━━━ RECORDS PROVIDED

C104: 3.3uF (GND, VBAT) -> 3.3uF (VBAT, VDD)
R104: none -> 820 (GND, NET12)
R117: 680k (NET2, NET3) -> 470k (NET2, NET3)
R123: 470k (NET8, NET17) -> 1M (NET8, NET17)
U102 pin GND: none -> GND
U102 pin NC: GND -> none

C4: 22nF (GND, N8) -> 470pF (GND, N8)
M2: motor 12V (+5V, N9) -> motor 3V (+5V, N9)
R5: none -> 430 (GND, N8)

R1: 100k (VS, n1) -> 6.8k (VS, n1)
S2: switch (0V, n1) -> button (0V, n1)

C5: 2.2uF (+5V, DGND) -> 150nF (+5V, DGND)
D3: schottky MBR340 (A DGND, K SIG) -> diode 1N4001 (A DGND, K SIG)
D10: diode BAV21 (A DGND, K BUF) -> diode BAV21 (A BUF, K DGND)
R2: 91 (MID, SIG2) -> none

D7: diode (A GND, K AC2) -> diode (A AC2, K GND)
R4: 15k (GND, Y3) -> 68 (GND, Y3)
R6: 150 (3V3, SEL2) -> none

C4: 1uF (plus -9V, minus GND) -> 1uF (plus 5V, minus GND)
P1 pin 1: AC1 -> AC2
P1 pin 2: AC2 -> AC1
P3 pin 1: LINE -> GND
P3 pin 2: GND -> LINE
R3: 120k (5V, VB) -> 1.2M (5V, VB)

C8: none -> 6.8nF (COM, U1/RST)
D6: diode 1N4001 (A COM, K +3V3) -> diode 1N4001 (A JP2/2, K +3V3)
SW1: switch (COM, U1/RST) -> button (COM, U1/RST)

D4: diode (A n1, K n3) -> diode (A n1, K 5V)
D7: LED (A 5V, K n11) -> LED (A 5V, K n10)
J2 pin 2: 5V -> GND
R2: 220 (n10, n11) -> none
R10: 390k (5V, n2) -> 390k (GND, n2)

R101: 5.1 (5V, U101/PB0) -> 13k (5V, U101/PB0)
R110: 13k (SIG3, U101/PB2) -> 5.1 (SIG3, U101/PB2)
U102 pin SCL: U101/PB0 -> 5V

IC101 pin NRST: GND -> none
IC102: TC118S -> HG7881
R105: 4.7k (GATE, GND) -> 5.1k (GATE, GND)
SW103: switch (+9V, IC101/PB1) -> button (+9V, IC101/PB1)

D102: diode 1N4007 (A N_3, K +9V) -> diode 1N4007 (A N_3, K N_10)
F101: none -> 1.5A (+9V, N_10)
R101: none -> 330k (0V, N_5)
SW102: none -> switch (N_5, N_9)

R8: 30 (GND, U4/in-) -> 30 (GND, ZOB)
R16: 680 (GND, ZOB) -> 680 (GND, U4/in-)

━━━━━━

◆ TASK OBJECTIVE: Nothing but the lines from the one holding "SW102: none -> switch (N_5, N_9)" through the last line of the data may be output, and each must match exactly.

◆ OUTPUT OF THE EXERCISE:
SW102: none -> switch (N_5, N_9)

R8: 30 (GND, U4/in-) -> 30 (GND, ZOB)
R16: 680 (GND, ZOB) -> 680 (GND, U4/in-)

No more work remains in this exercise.